WORK INSTRUCTIONS: Extract the lines in the records below, starting with the line that contains "red rectangle: moved 8 px left" and continuing through the end of the records, and reproduce them verbatim.

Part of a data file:
········

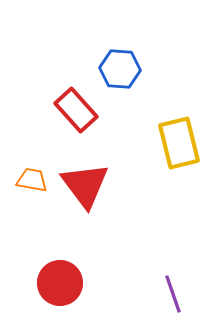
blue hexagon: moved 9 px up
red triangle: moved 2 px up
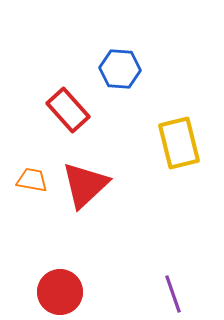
red rectangle: moved 8 px left
red triangle: rotated 24 degrees clockwise
red circle: moved 9 px down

········

FINISHED TASK:
red rectangle: moved 8 px left
red triangle: rotated 24 degrees clockwise
red circle: moved 9 px down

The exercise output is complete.